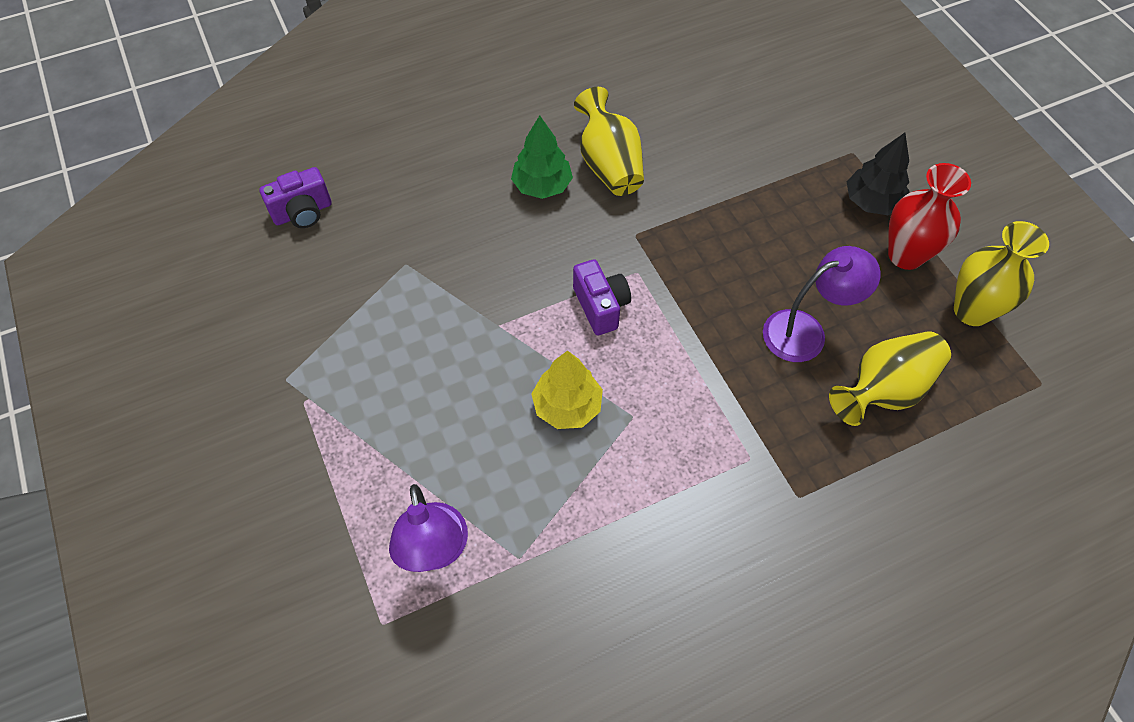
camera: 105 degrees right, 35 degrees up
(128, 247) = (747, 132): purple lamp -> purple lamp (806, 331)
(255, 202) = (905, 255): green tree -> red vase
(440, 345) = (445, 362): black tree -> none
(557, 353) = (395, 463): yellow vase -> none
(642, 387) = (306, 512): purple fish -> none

----------------

## Task statement
Return all the material exactly, pictures excluded.

## Finished exercise
camera: 105 degrees right, 35 degrees up
(128, 247) = (747, 132): purple lamp -> purple lamp (806, 331)
(255, 202) = (905, 255): green tree -> red vase
(440, 345) = (445, 362): black tree -> none
(557, 353) = (395, 463): yellow vase -> none
(642, 387) = (306, 512): purple fish -> none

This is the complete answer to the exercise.